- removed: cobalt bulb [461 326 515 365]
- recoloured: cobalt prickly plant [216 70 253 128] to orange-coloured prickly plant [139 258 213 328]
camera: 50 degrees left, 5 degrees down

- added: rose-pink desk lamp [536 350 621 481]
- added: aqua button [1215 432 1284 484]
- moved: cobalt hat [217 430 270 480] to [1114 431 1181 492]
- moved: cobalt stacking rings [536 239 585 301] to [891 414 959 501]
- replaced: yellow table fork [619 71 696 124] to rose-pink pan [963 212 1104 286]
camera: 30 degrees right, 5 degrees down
* * * * * * *
Task directions —
In your reply, restate every entry exactly.

Solution to this problem —
- removed: cobalt bulb [461 326 515 365]
- recoloured: cobalt prickly plant [216 70 253 128] to orange-coloured prickly plant [139 258 213 328]
camera: 50 degrees left, 5 degrees down

- added: rose-pink desk lamp [536 350 621 481]
- added: aqua button [1215 432 1284 484]
- moved: cobalt hat [217 430 270 480] to [1114 431 1181 492]
- moved: cobalt stacking rings [536 239 585 301] to [891 414 959 501]
- replaced: yellow table fork [619 71 696 124] to rose-pink pan [963 212 1104 286]
camera: 30 degrees right, 5 degrees down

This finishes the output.